What needs to be done >>
Would you print, word for word, only the lines running from the line with "C3: 1nF (AGND, EN0) -> 1nF (EN0, W4)" to the last line of the entries, without the pictures?

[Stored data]
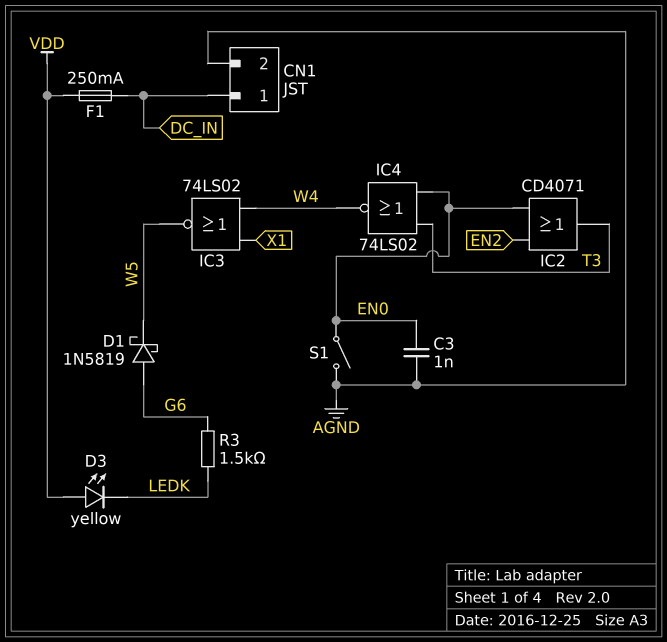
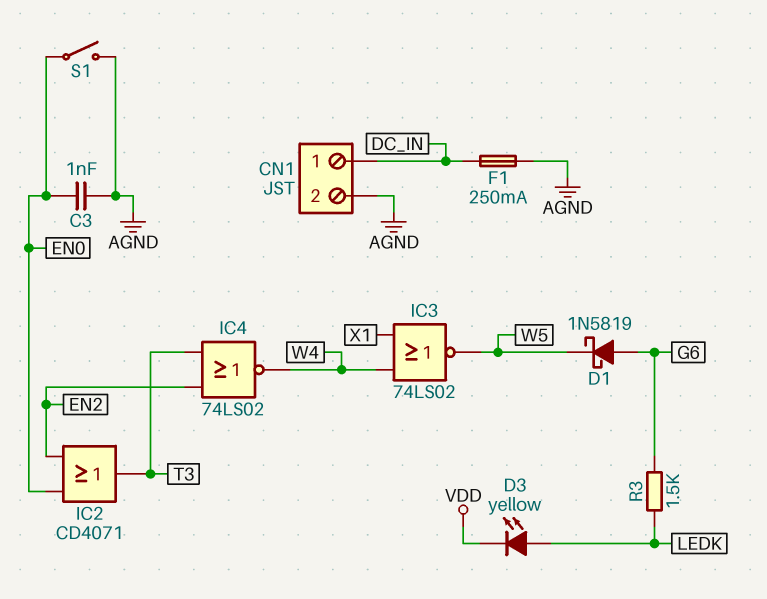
D3: LED yellow (A VDD, K LEDK) -> LED yellow (A LEDK, K VDD)
F1: 250mA (DC_IN, VDD) -> 250mA (AGND, DC_IN)
IC4: NOR 74LS02 (in EN0, in T3, out W4) -> NOR 74LS02 (in EN2, in T3, out W4)

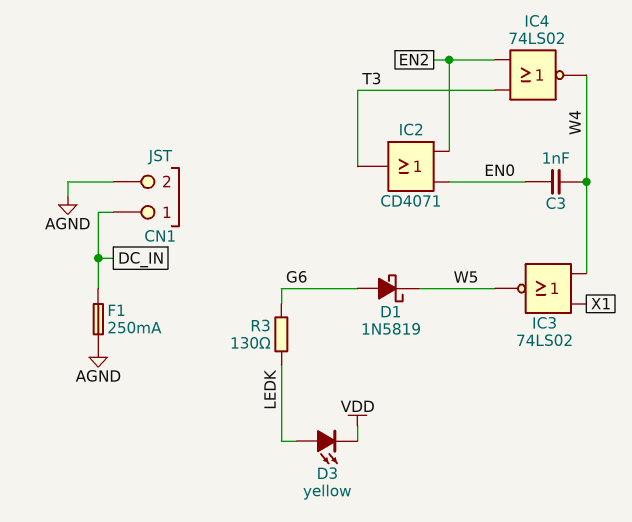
C3: 1nF (AGND, EN0) -> 1nF (EN0, W4)
R3: 1.5k (G6, LEDK) -> 130 (G6, LEDK)
S1: switch (AGND, EN0) -> none

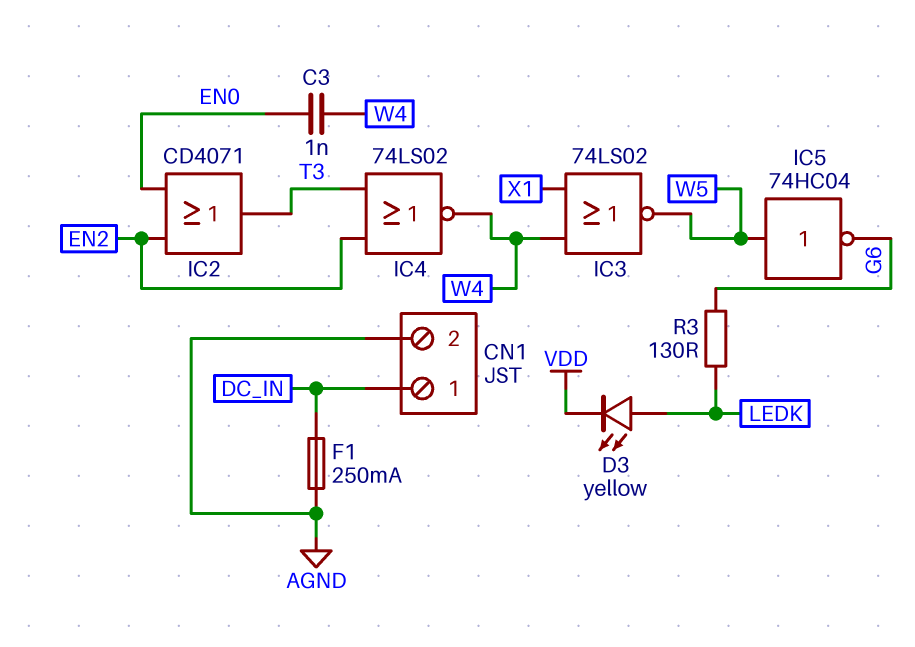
D1: schottky 1N5819 (A G6, K W5) -> none
IC5: none -> NOT 74HC04 (in W5, out G6)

Answer box >>
C3: 1nF (AGND, EN0) -> 1nF (EN0, W4)
R3: 1.5k (G6, LEDK) -> 130 (G6, LEDK)
S1: switch (AGND, EN0) -> none

D1: schottky 1N5819 (A G6, K W5) -> none
IC5: none -> NOT 74HC04 (in W5, out G6)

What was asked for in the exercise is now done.